Difference listings
>>>

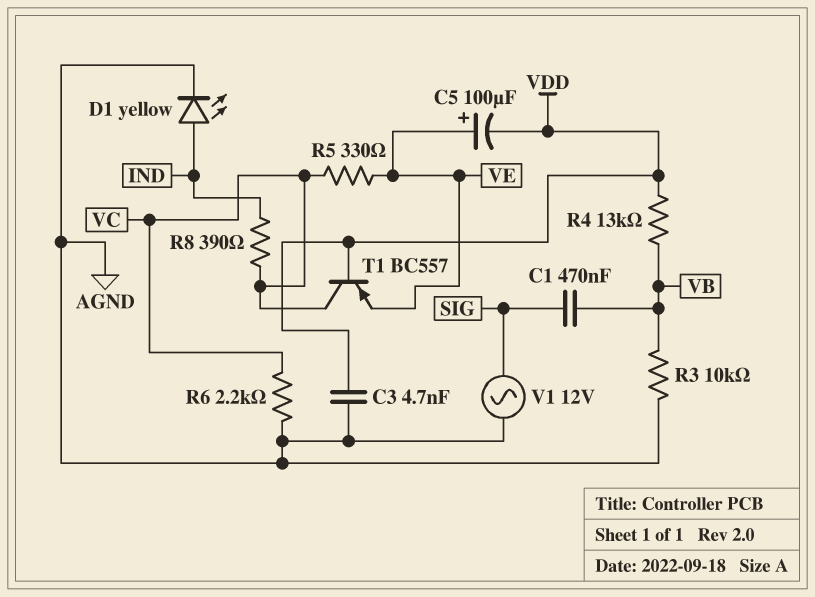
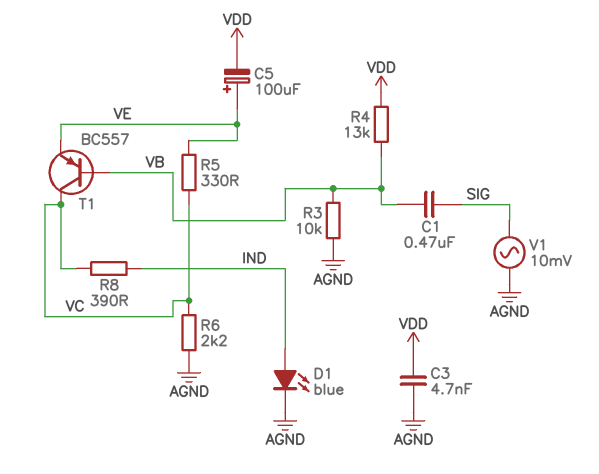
D1: LED yellow (A IND, K AGND) -> LED blue (A IND, K AGND)
T1: PNP BC557 (B VDD, C VC, E VE) -> PNP BC557 (B VB, C VC, E VE)
V1: AC 12V (AGND, SIG) -> AC 10mV (AGND, SIG)

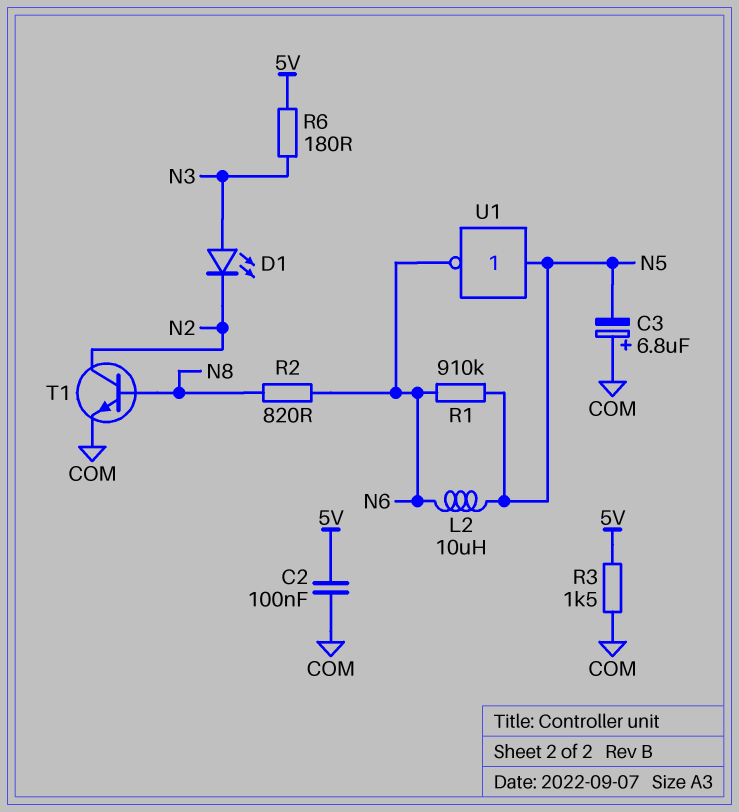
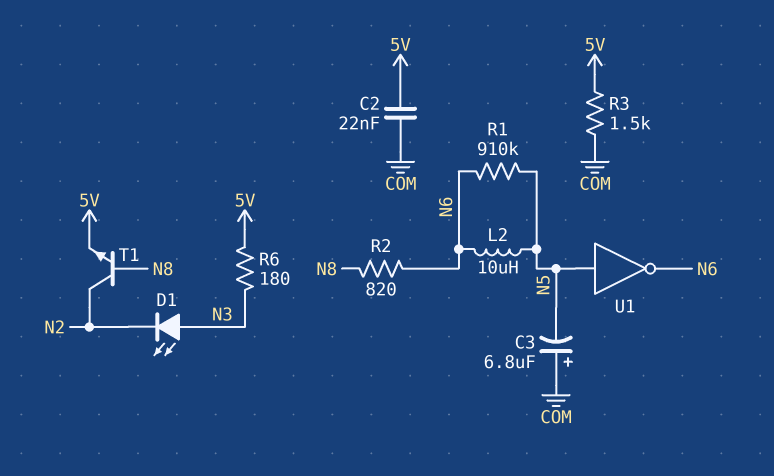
C2: 100nF (5V, COM) -> 22nF (5V, COM)
T1: NPN (B N8, C N2, E COM) -> NPN (B N8, C N2, E 5V)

<<<

**ABOUT THIS EXERCISE:** Give back each entry exactly as it appears, with no pictures.

**FINISHED TASK:**
D1: LED yellow (A IND, K AGND) -> LED blue (A IND, K AGND)
T1: PNP BC557 (B VDD, C VC, E VE) -> PNP BC557 (B VB, C VC, E VE)
V1: AC 12V (AGND, SIG) -> AC 10mV (AGND, SIG)

C2: 100nF (5V, COM) -> 22nF (5V, COM)
T1: NPN (B N8, C N2, E COM) -> NPN (B N8, C N2, E 5V)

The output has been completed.